Edit difference data:
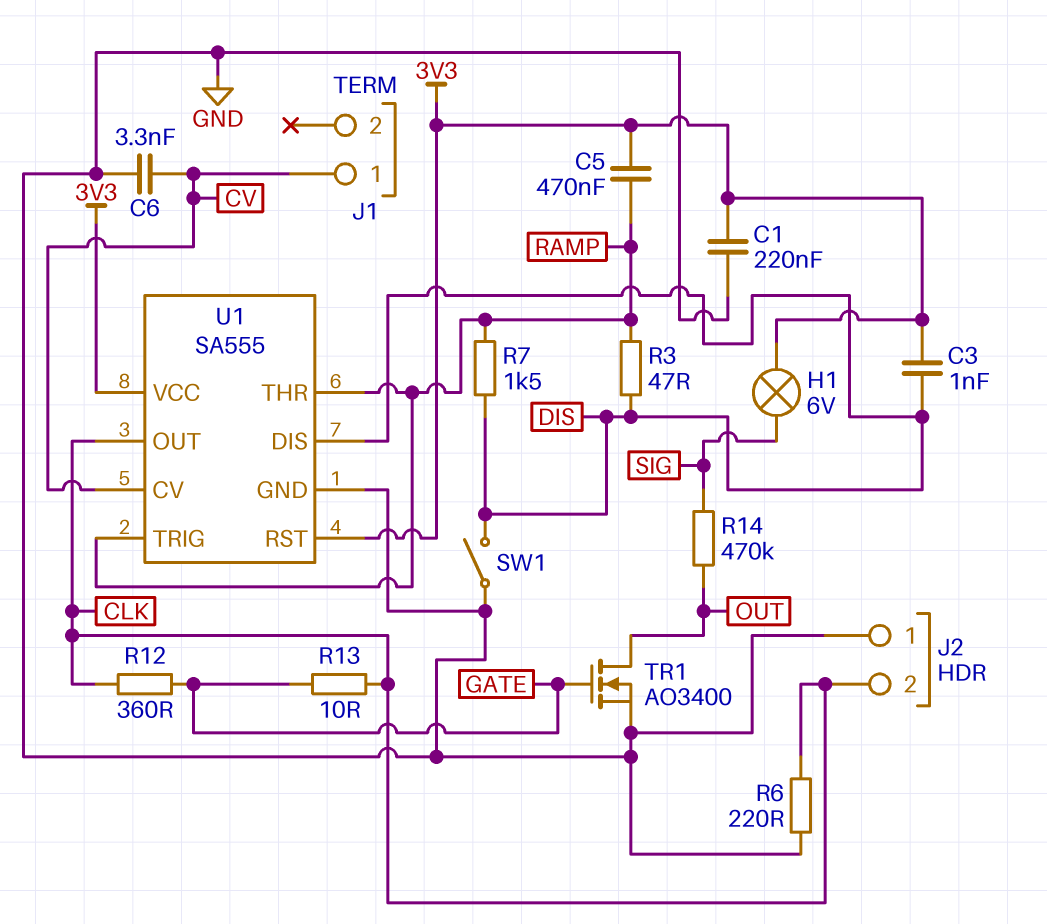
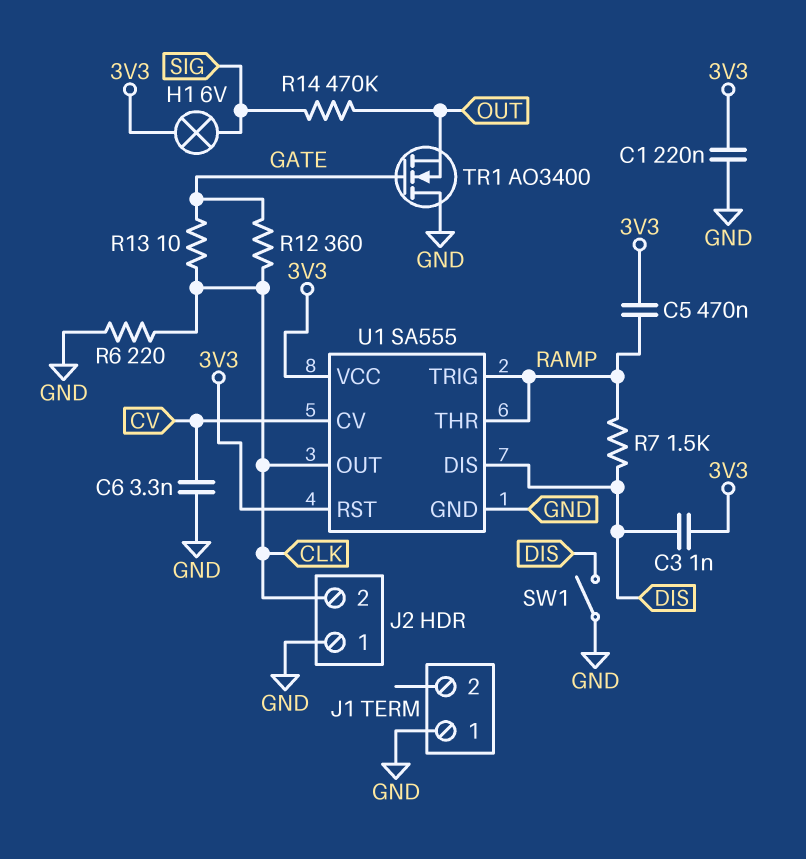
J1 pin 1: CV -> GND
R3: 47 (DIS, RAMP) -> none
TR1: NMOS AO3400 (G GATE, D OUT, S GND) -> NMOS AO3400 (G GATE, D GND, S OUT)

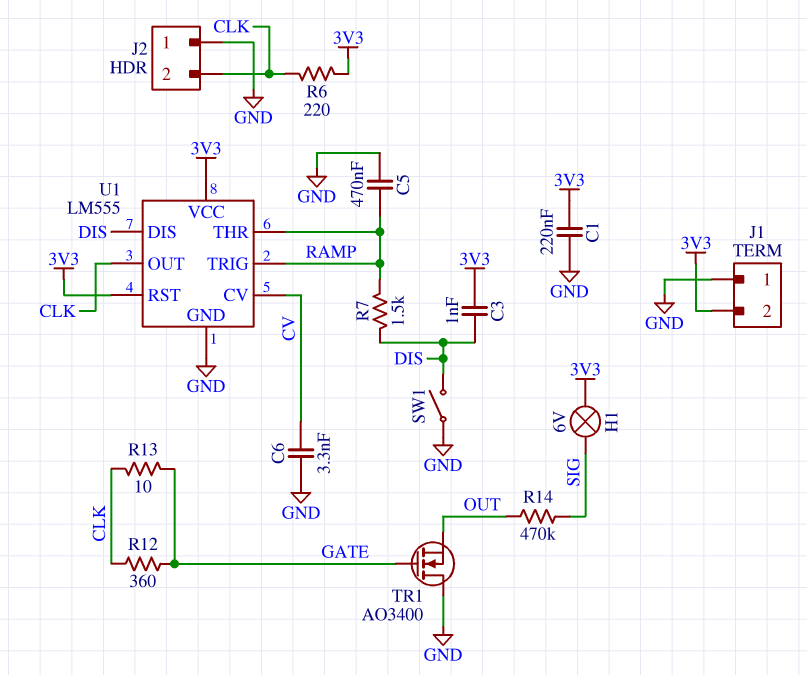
C5: 470nF (3V3, RAMP) -> 470nF (GND, RAMP)
J1 pin 2: none -> 3V3
R6: 220 (CLK, GND) -> 220 (3V3, CLK)
U1: SA555 -> LM555

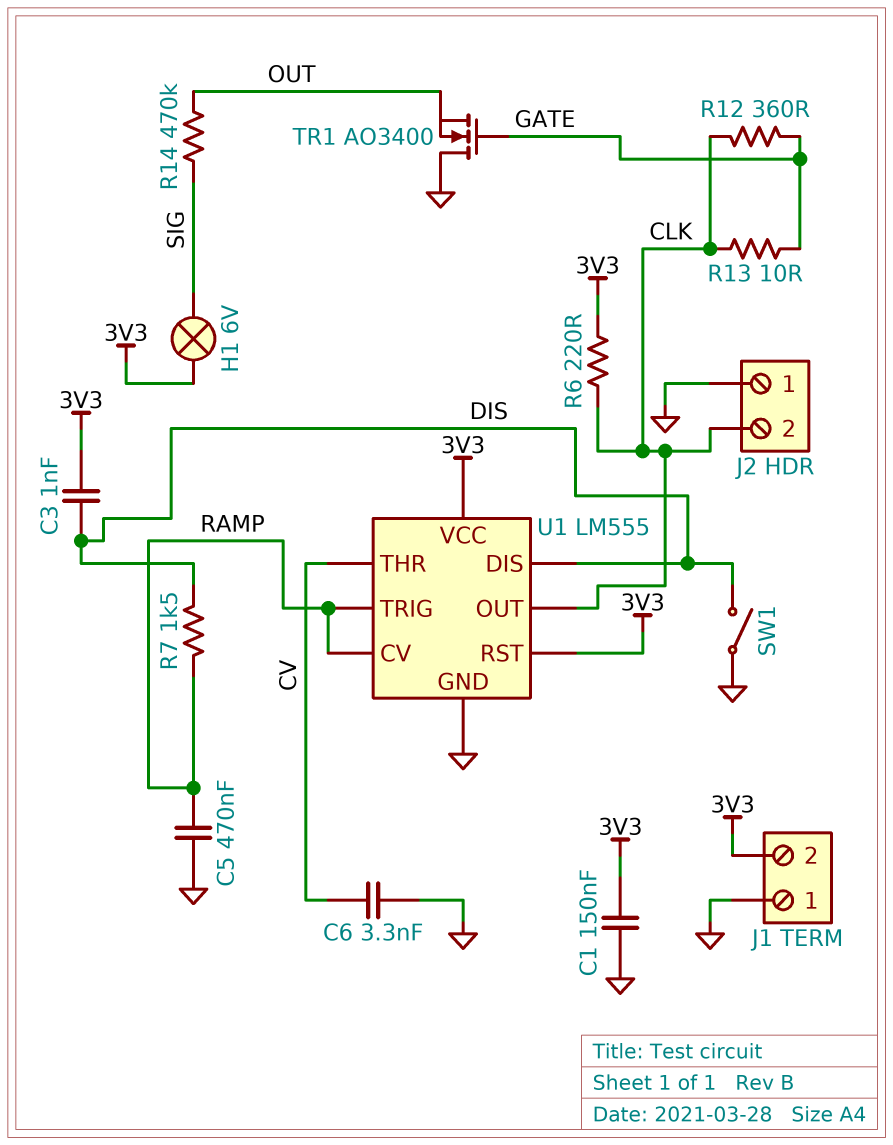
C1: 220nF (3V3, GND) -> 150nF (3V3, GND)
U1 pin CV: CV -> RAMP
U1 pin THR: RAMP -> CV

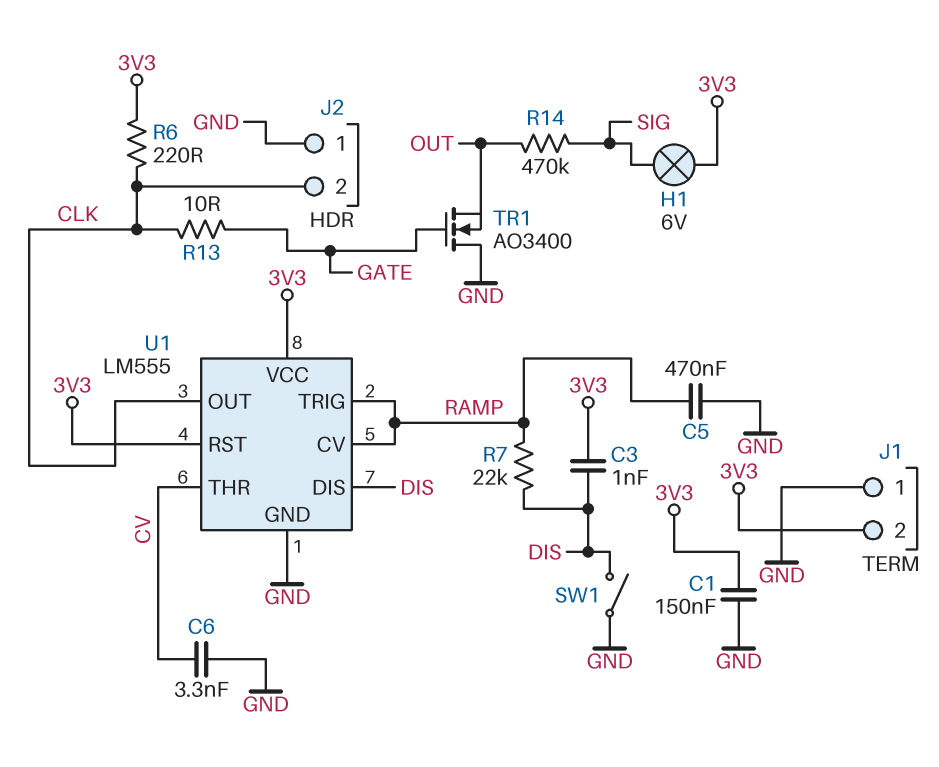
R7: 1.5k (DIS, RAMP) -> 22k (DIS, RAMP)
R12: 360 (CLK, GATE) -> none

EXERCISE OBJECTIVE — Reproduce word for word the lines from the one containing "R3: 47 (DIS, RAMP) -> none" through the end of the data, both ends kept. Drop the pictures.

OUTPUT FOR THIS TASK —
R3: 47 (DIS, RAMP) -> none
TR1: NMOS AO3400 (G GATE, D OUT, S GND) -> NMOS AO3400 (G GATE, D GND, S OUT)

C5: 470nF (3V3, RAMP) -> 470nF (GND, RAMP)
J1 pin 2: none -> 3V3
R6: 220 (CLK, GND) -> 220 (3V3, CLK)
U1: SA555 -> LM555

C1: 220nF (3V3, GND) -> 150nF (3V3, GND)
U1 pin CV: CV -> RAMP
U1 pin THR: RAMP -> CV

R7: 1.5k (DIS, RAMP) -> 22k (DIS, RAMP)
R12: 360 (CLK, GATE) -> none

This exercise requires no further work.